* Try it *
Go through the data below line by line and count those containing the word "brown". Reply with the count only.

====== Exercise material ======

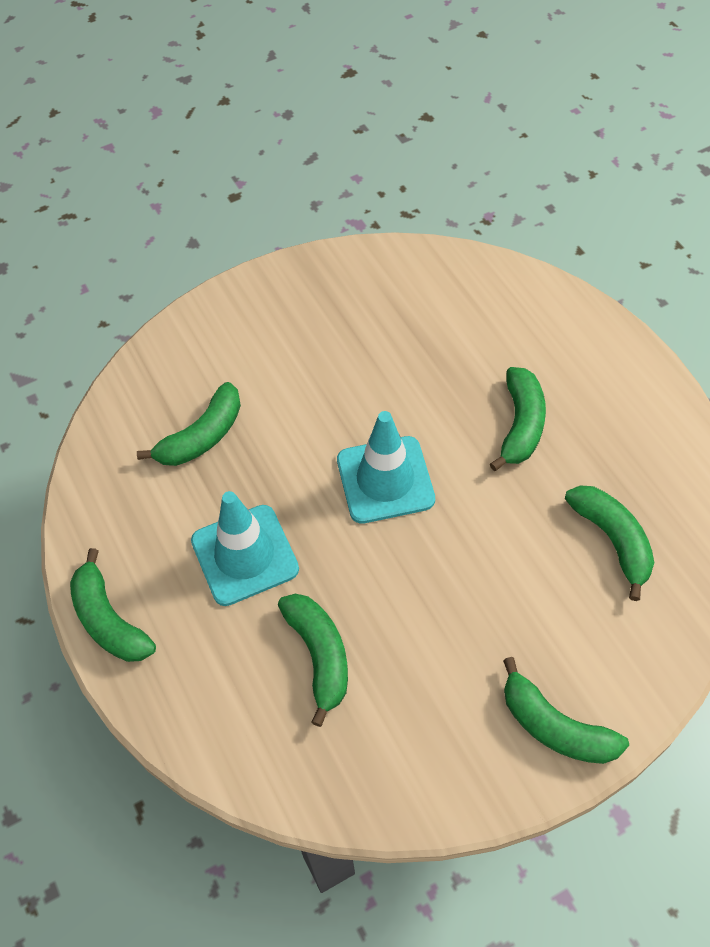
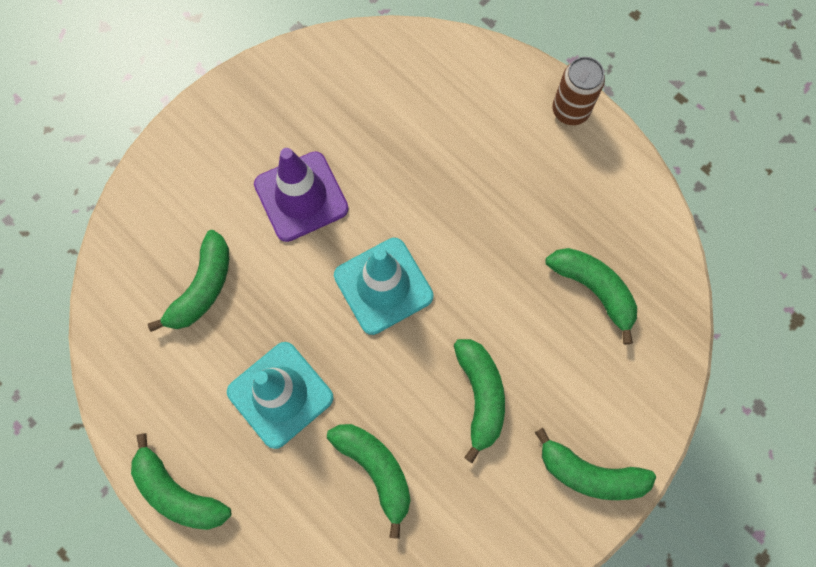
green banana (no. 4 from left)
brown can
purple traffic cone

======
====== Exercise material ======

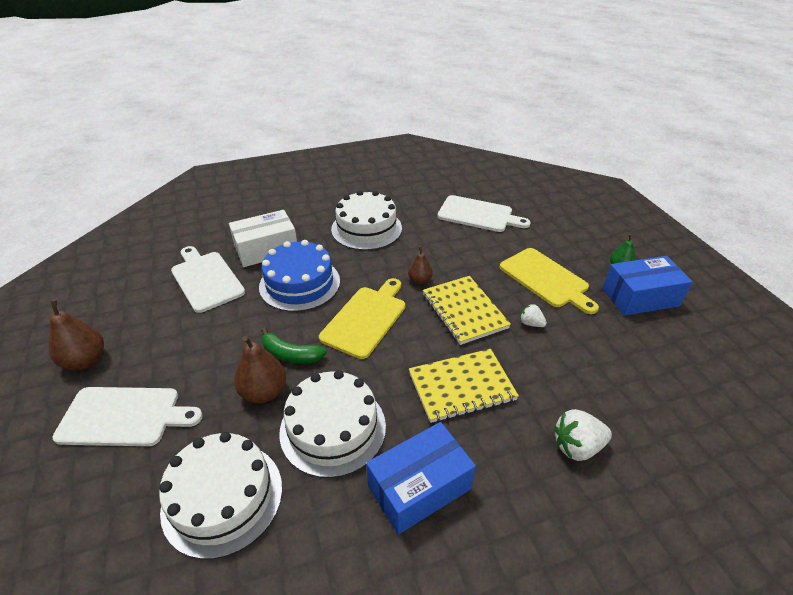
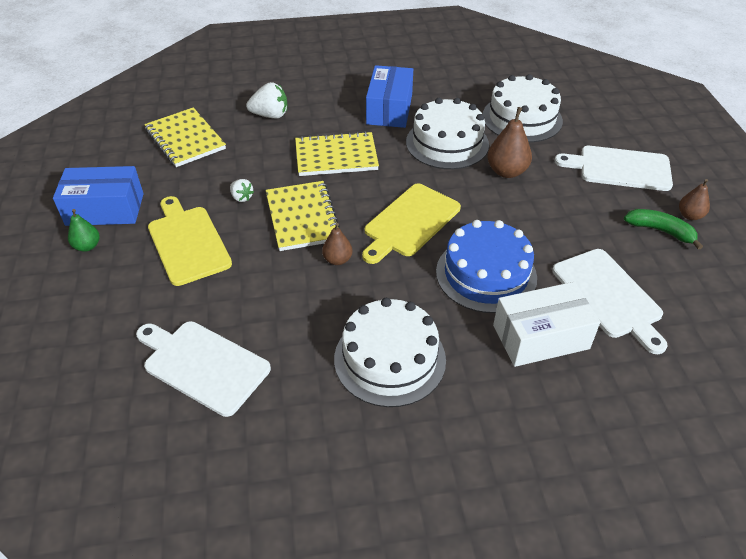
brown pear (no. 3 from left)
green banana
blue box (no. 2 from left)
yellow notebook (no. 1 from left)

======
====== Exercise material ======

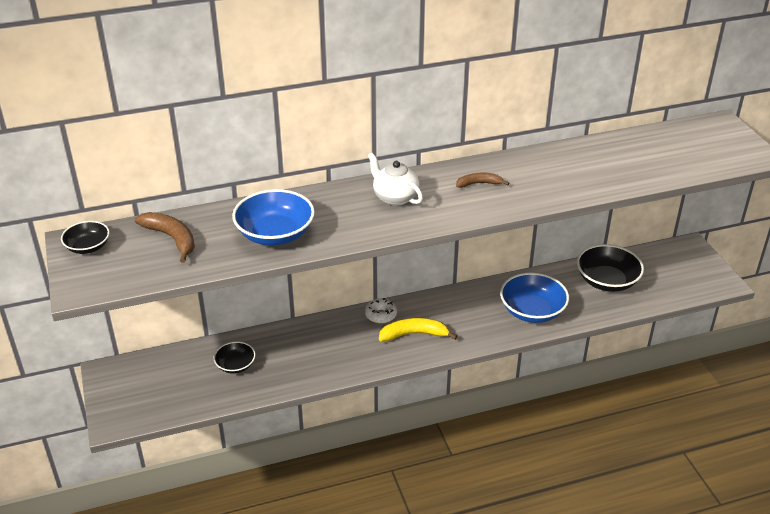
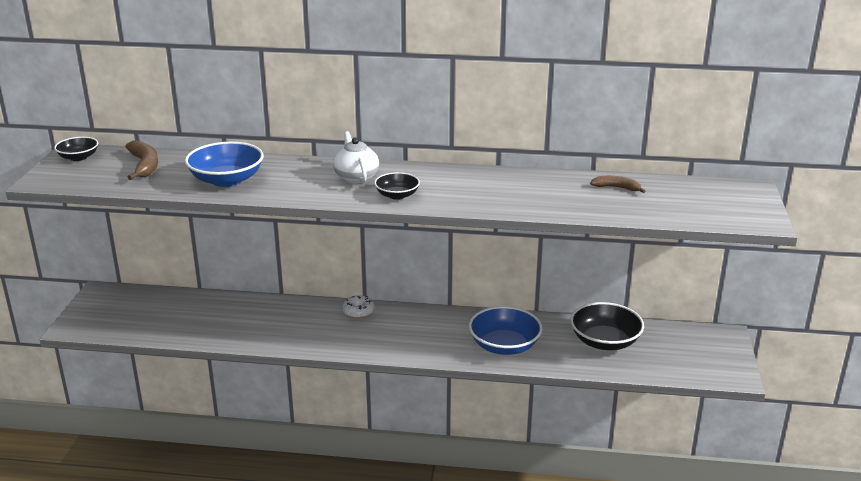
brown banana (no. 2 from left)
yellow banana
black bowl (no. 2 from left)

======

* Result below *
3